:: GIVEN DATA

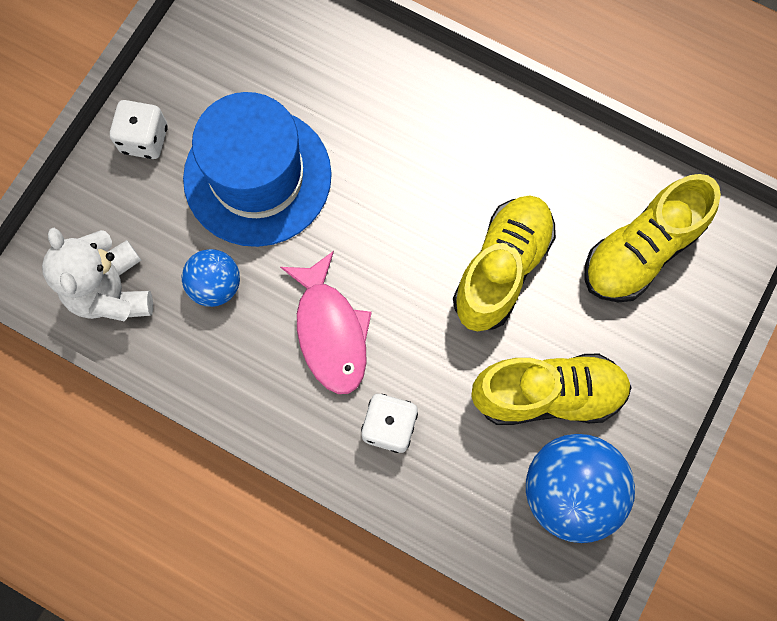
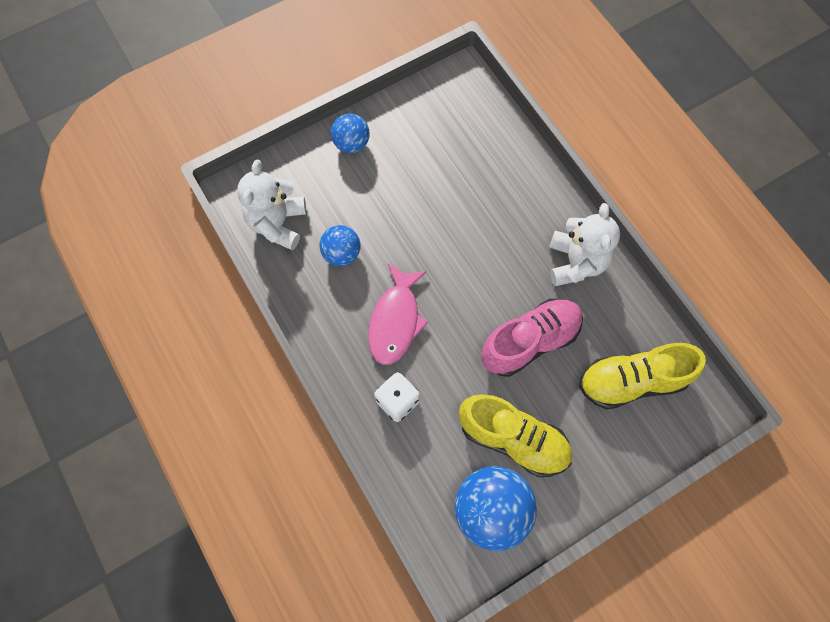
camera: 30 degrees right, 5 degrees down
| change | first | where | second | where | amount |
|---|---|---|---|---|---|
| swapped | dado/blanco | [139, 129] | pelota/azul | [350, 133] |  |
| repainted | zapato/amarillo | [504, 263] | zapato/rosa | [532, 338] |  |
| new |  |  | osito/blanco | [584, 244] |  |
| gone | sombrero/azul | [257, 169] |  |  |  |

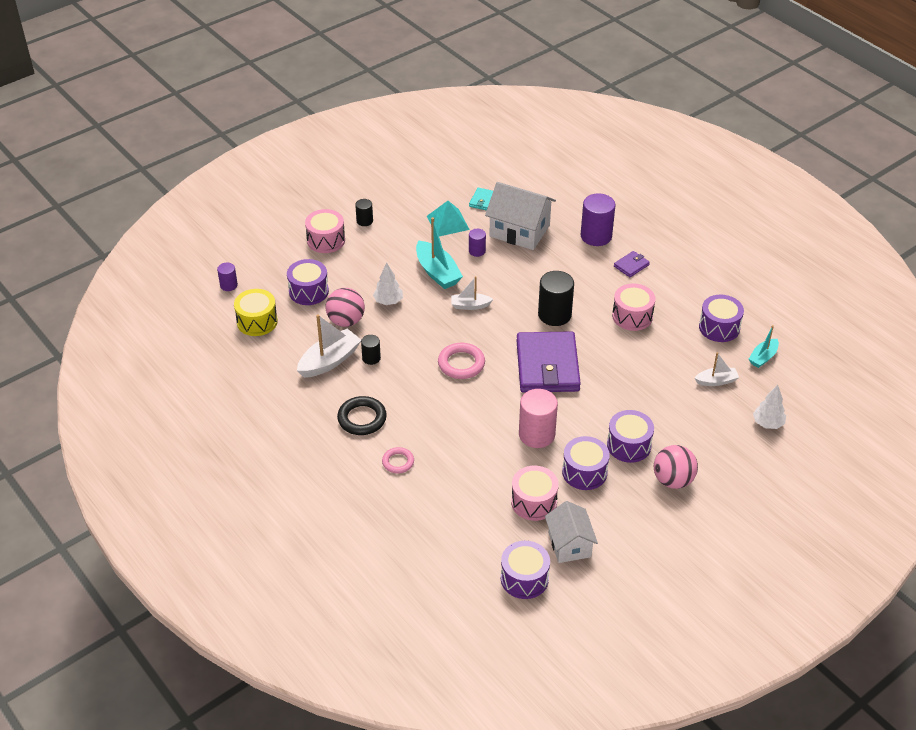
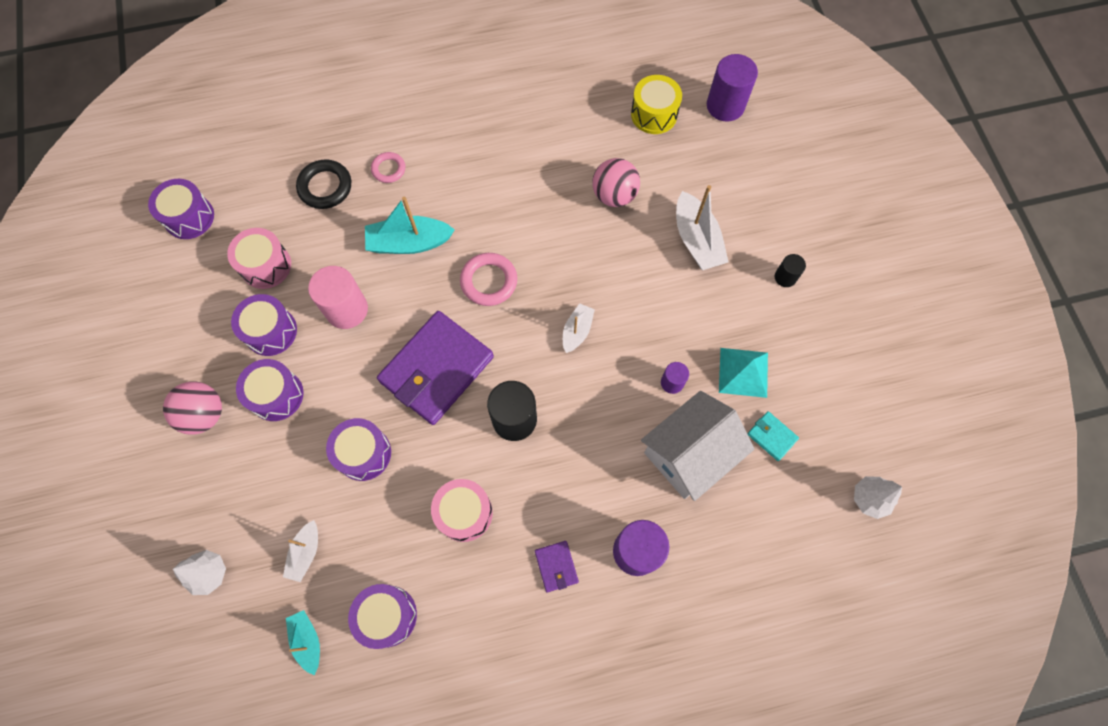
camera: 115 degrees right, 25 degrees up
| change | first | where | second | where | amount |
|---|---|---|---|---|---|
| shifted | anillo/negro | [362, 415] |  | [323, 184] |  |
| shifted | tambor/morado | [308, 282] |  | [358, 449] |  |
| shifted | barco/turquesa | [439, 253] |  | [410, 225] |  |
| rotated | cartera/morado | [548, 362] |  | [435, 368] | 75 degrees counterclockwise |
| shifted | barco/blanco | [329, 346] |  | [702, 227] |  |
| scaled | cilindro/morado | [227, 277] |  | [732, 88] | x1.88 |
| shifted | árbol/blanco | [388, 284] |  | [878, 497] |  |
| gone | tambor/rosa | [325, 231] |  |  |  |
| gone | cilindro/negro | [371, 350] |  |  |  |
| gone | casa/blanco | [571, 532] |  |  |  |

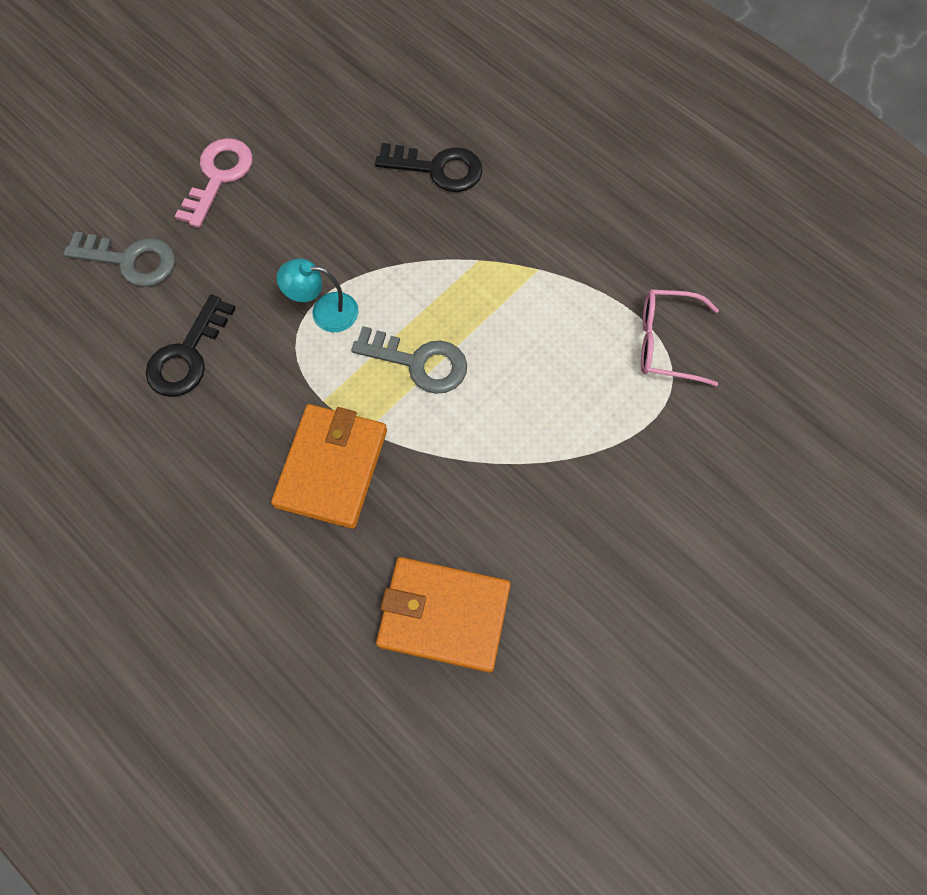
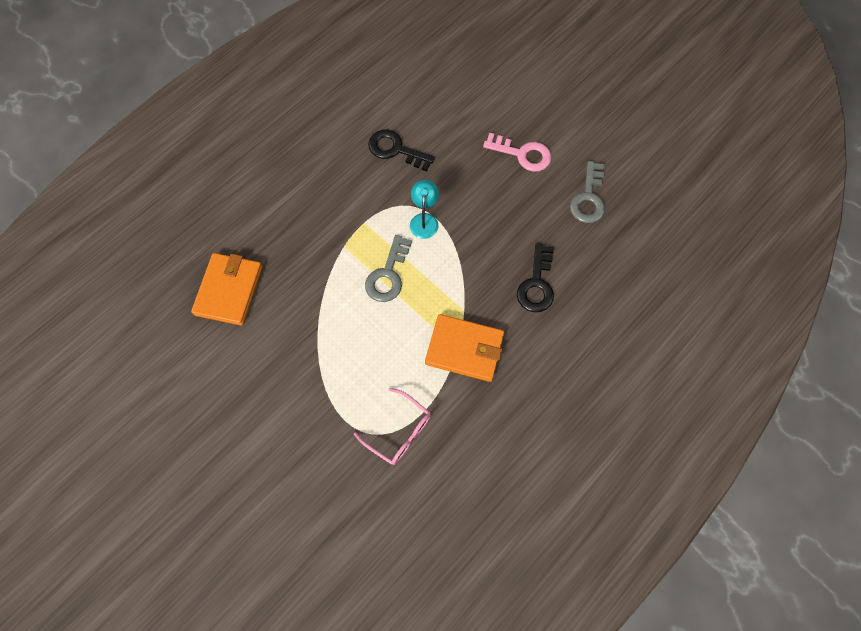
camera: 90 degrees right, 0 degrees up
| change | first | where | second | where | amount |
|---|---|---|---|---|---|
| rotated | gafas/rosa | [680, 337] |  | [392, 426] | 120 degrees clockwise |
| shifted | cartera/naranja | [329, 466] |  | [464, 348] |  |
| shifted | llave/gris | [119, 259] |  | [587, 192] |  |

::::

Looking through the data above, copy out each line in which the string "cilindro" occurs.

| scaled | cilindro/morado | [227, 277] |  | [732, 88] | x1.88 |
| gone | cilindro/negro | [371, 350] |  |  |  |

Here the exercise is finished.